(Source records)
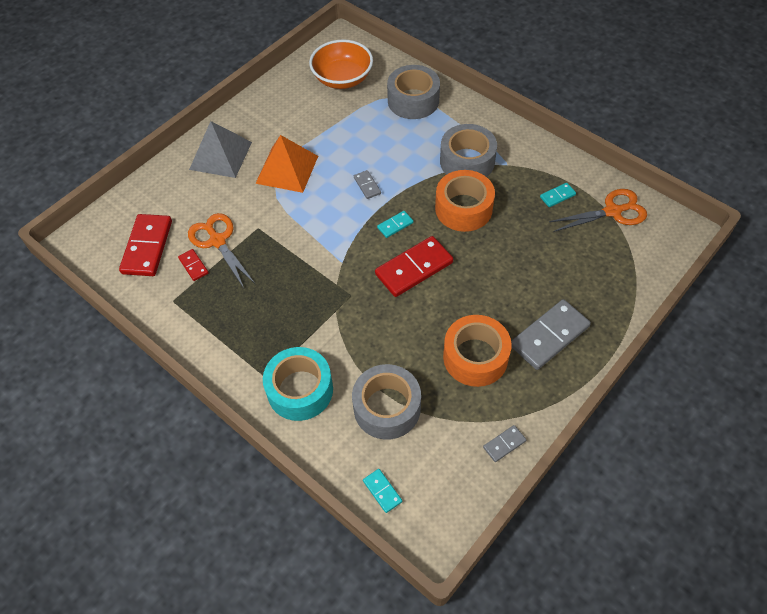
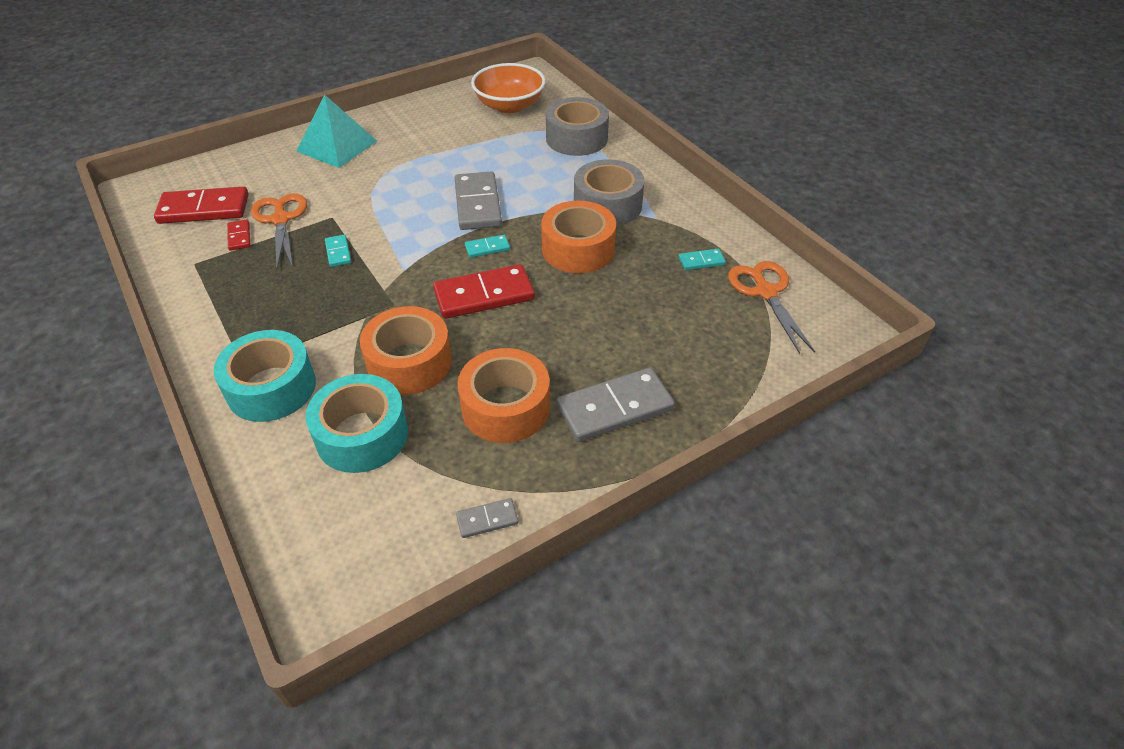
camera: 15 degrees right, 10 degrees down
(147, 247) = (204, 209): red domino -> red domino turned 60 degrees clockwise
(220, 155) = (336, 146): grey pyramid -> turquoise pyramid
(287, 169) = (399, 171): orange pyramid -> none
(367, 185) = (478, 204): grey domino -> grey domino, size x2.09
(382, 491) = (296, 530): turquoise domino -> turquoise domino (338, 252)
(387, 408) = (362, 435): grey tape -> turquoise tape
(389, 341) = (409, 362): none -> orange tape
(612, 211) = (765, 292): orange scissors -> orange scissors turned 105 degrees counterclockwise

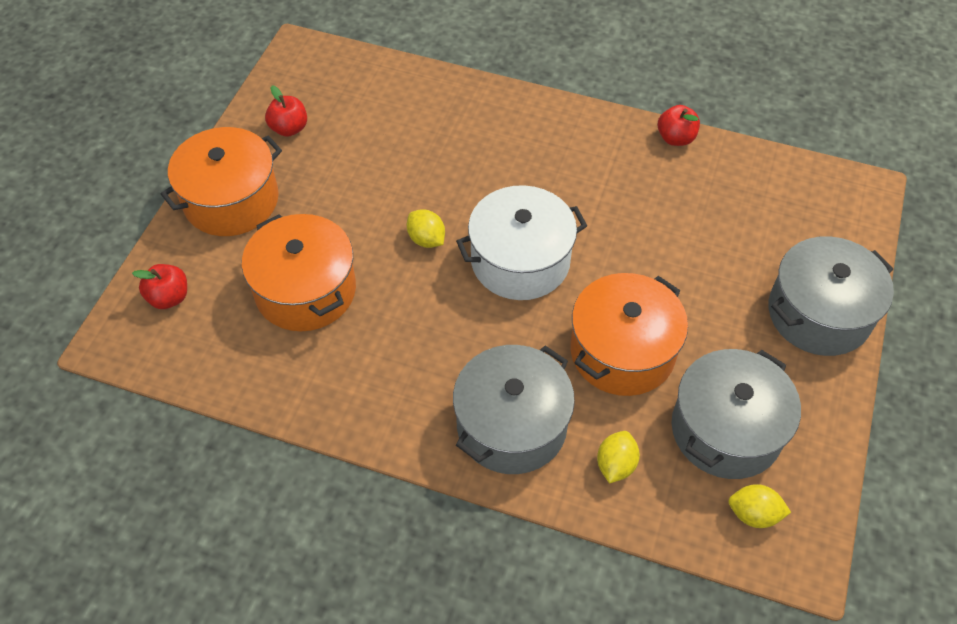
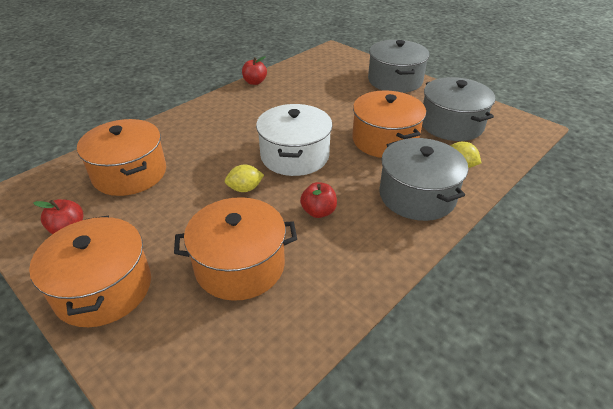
camera: 65 degrees left, 15 degrees down
(169, 297) = (172, 369): red apple -> red apple (318, 212)
(395, 123) = (130, 173): none -> orange pot
(753, 514) = (505, 132): yellow lemon -> none

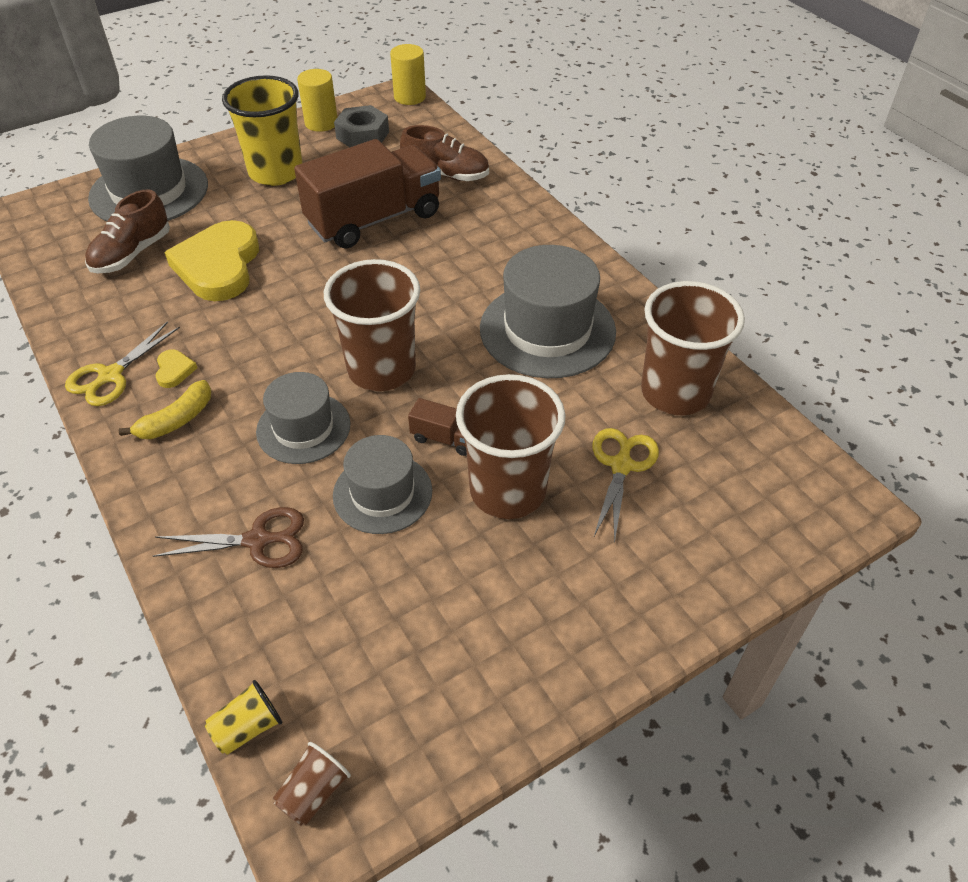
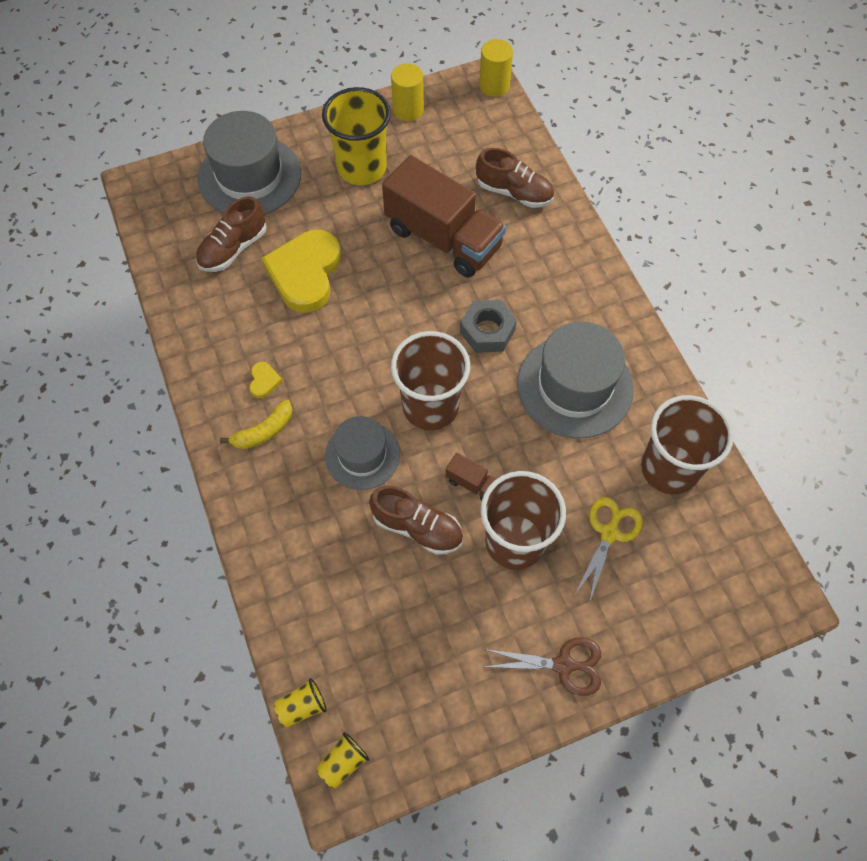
camera: 10 degrees right, 15 degrees up
(110, 376) = (213, 379): yellow scissors -> none
(258, 540) = (319, 554): brown scissors -> brown scissors (564, 665)
(313, 792) = (343, 762): brown cup -> yellow cup
(362, 135) = (444, 131): grey nut -> grey nut (487, 331)
(374, 219) = (443, 238): brown truck -> brown truck turned 60 degrees clockwise
(382, 493) = (417, 527): grey hat -> brown shoe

▸ Exercise details
Write the entries above out again exactly, but not the pictures.

▸ Written response
camera: 15 degrees right, 10 degrees down
(147, 247) = (204, 209): red domino -> red domino turned 60 degrees clockwise
(220, 155) = (336, 146): grey pyramid -> turquoise pyramid
(287, 169) = (399, 171): orange pyramid -> none
(367, 185) = (478, 204): grey domino -> grey domino, size x2.09
(382, 491) = (296, 530): turquoise domino -> turquoise domino (338, 252)
(387, 408) = (362, 435): grey tape -> turquoise tape
(389, 341) = (409, 362): none -> orange tape
(612, 211) = (765, 292): orange scissors -> orange scissors turned 105 degrees counterclockwise

camera: 65 degrees left, 15 degrees down
(169, 297) = (172, 369): red apple -> red apple (318, 212)
(395, 123) = (130, 173): none -> orange pot
(753, 514) = (505, 132): yellow lemon -> none

camera: 10 degrees right, 15 degrees up
(110, 376) = (213, 379): yellow scissors -> none
(258, 540) = (319, 554): brown scissors -> brown scissors (564, 665)
(313, 792) = (343, 762): brown cup -> yellow cup
(362, 135) = (444, 131): grey nut -> grey nut (487, 331)
(374, 219) = (443, 238): brown truck -> brown truck turned 60 degrees clockwise
(382, 493) = (417, 527): grey hat -> brown shoe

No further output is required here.